Write out only the lines running from the one that contains "pink triangle: (545, 320)" to the end of the material, both ends included.

Stored data:
──────────

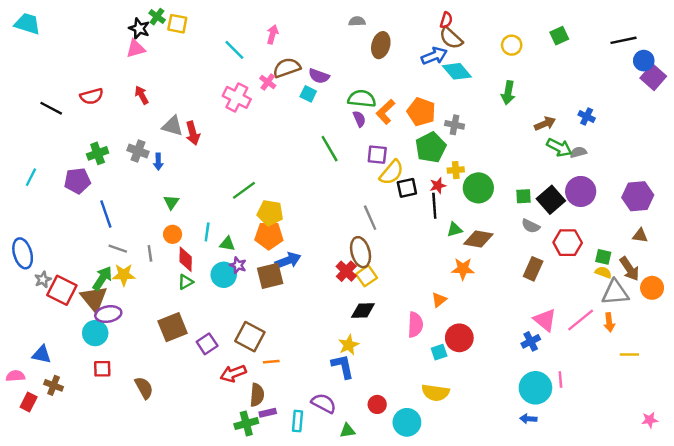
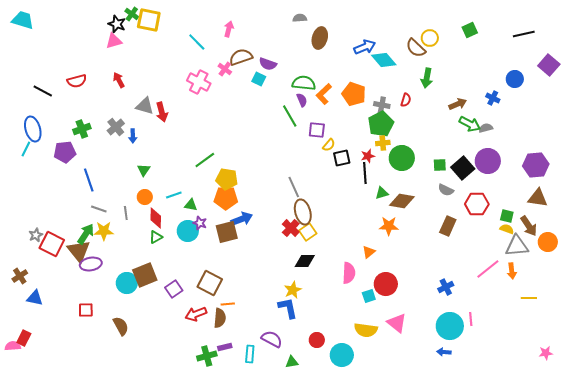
red semicircle: (446, 20) -> (406, 100), moved
yellow square: (177, 24) -> (149, 20), size x1.4
brown semicircle: (451, 38) -> (416, 48), moved
blue circle: (644, 61) -> (515, 79), moved
green pentagon: (431, 147) -> (381, 124), moved
green line: (330, 149) -> (290, 116), moved
gray cross: (138, 151) -> (116, 127), turned 30
yellow semicircle: (391, 172) -> (329, 145), size x0.6
gray line: (370, 218) -> (294, 187), moved
cyan line: (207, 232) -> (174, 195), turned 63
brown triangle: (640, 235) -> (538, 198), size x1.5
blue ellipse: (23, 253) -> (33, 129), moved
pink triangle: (545, 320) -> (397, 323), moved
cyan circle: (95, 333) -> (127, 283), moved
pink semicircle: (15, 376) -> (13, 346), moved
brown cross: (54, 385) -> (20, 276), moved, turned 35
brown semicircle: (257, 395) -> (220, 318), moved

──────────

Written response:
pink triangle: (545, 320) -> (397, 323), moved
cyan circle: (95, 333) -> (127, 283), moved
pink semicircle: (15, 376) -> (13, 346), moved
brown cross: (54, 385) -> (20, 276), moved, turned 35
brown semicircle: (257, 395) -> (220, 318), moved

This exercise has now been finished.